*ASSIGNED TASK*: Tell me how many lines in the data include "camera", and keep the reply to that number.

*RECORDS TO PROCESS*:
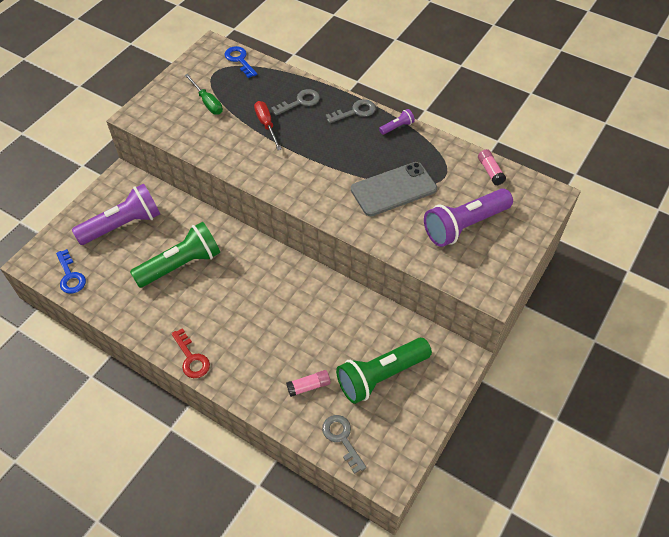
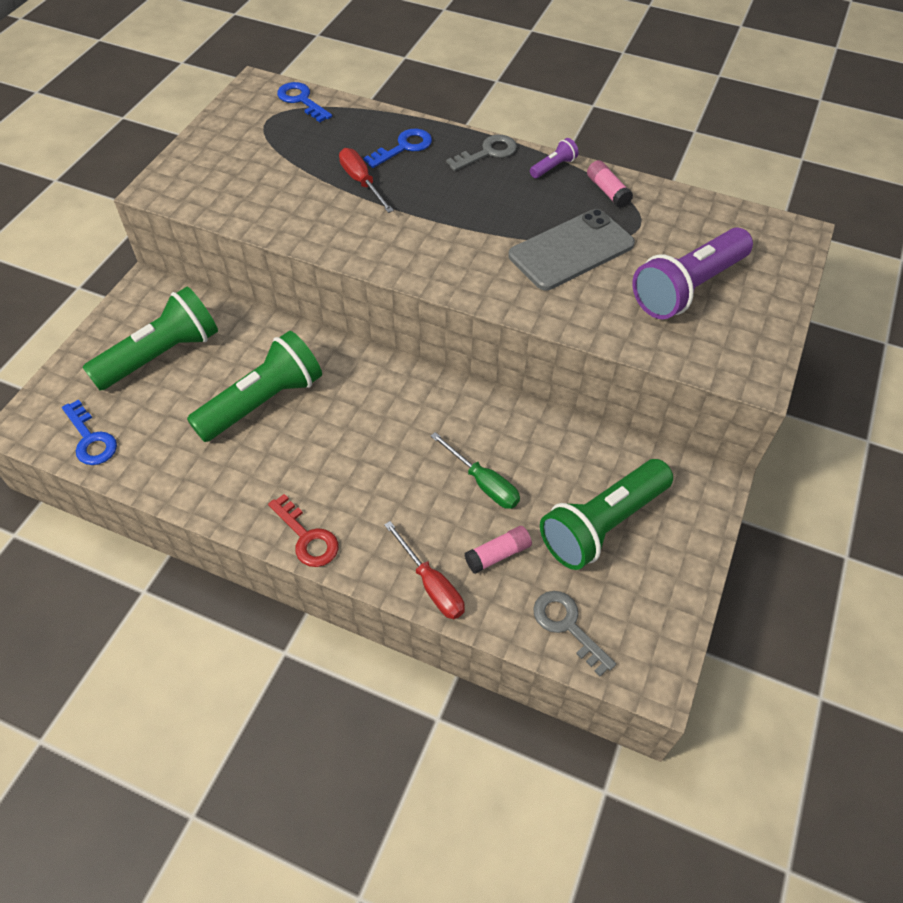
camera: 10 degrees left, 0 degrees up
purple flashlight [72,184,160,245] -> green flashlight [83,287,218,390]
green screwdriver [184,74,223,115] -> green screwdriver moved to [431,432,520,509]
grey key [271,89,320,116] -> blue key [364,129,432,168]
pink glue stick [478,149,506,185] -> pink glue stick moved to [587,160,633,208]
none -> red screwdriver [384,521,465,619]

...

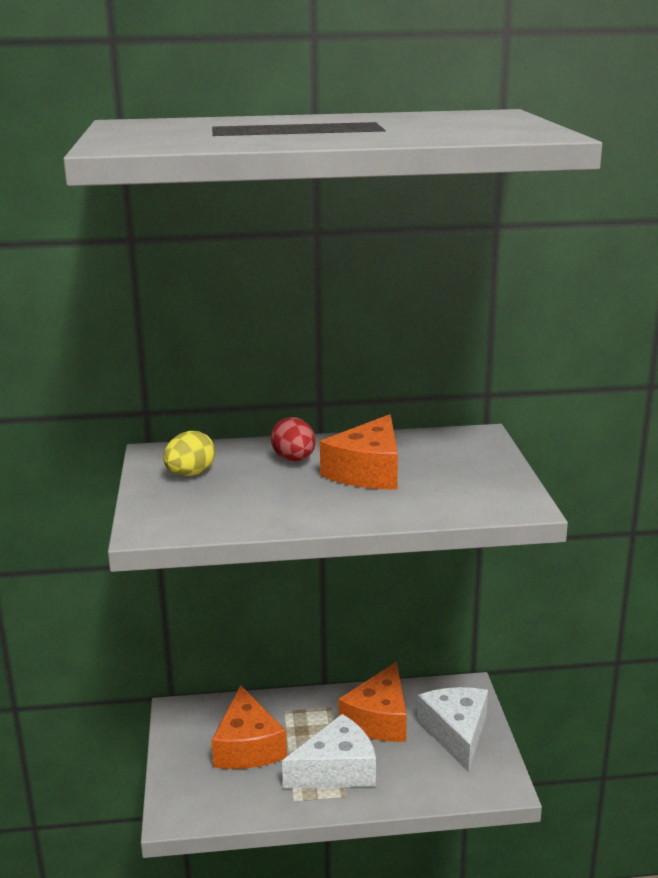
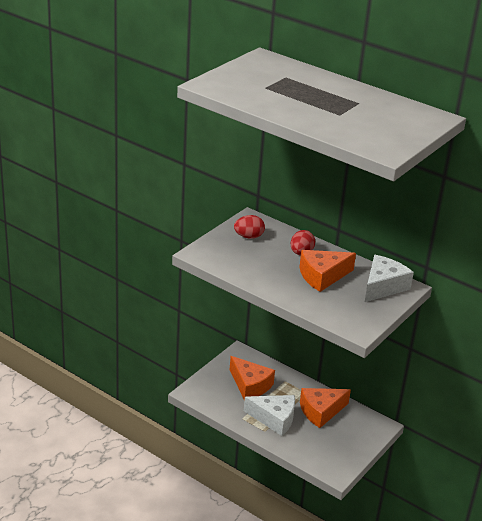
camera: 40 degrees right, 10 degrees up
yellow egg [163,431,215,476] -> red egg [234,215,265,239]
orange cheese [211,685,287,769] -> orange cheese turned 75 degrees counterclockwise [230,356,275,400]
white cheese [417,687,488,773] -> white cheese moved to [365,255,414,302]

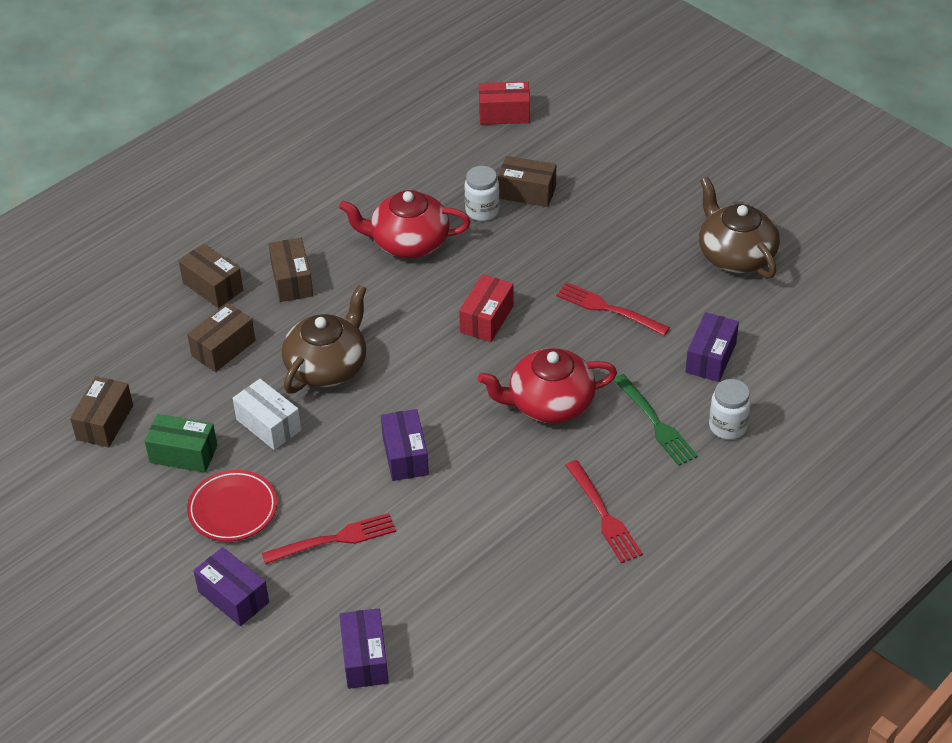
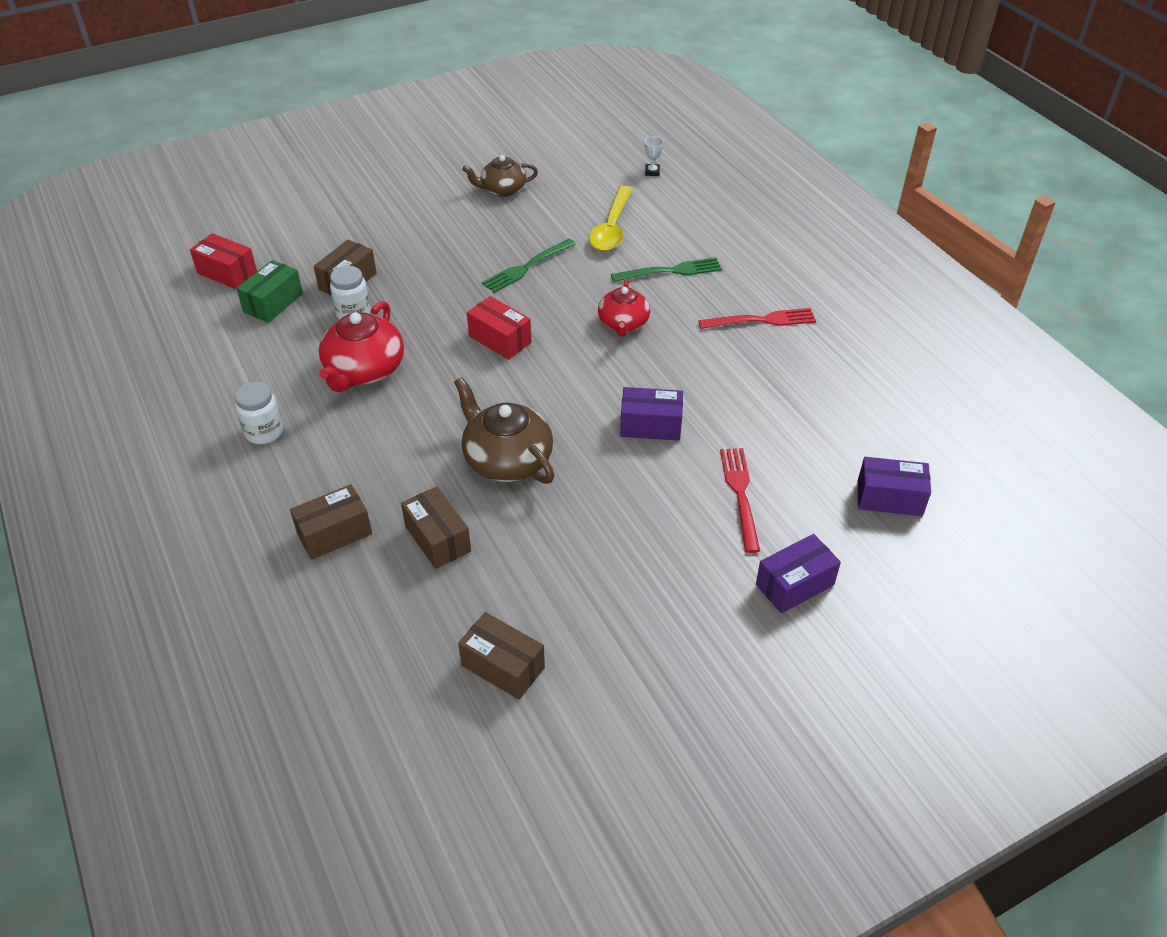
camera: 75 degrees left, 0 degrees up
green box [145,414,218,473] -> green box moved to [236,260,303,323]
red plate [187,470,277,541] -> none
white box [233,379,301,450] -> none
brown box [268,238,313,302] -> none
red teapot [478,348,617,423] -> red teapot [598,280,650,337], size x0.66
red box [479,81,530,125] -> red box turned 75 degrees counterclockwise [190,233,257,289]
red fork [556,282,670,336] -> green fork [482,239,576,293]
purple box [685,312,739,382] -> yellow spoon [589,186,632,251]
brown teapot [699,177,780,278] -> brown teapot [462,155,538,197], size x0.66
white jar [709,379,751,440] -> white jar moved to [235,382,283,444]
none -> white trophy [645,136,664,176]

*ANSWER SPACE*: 3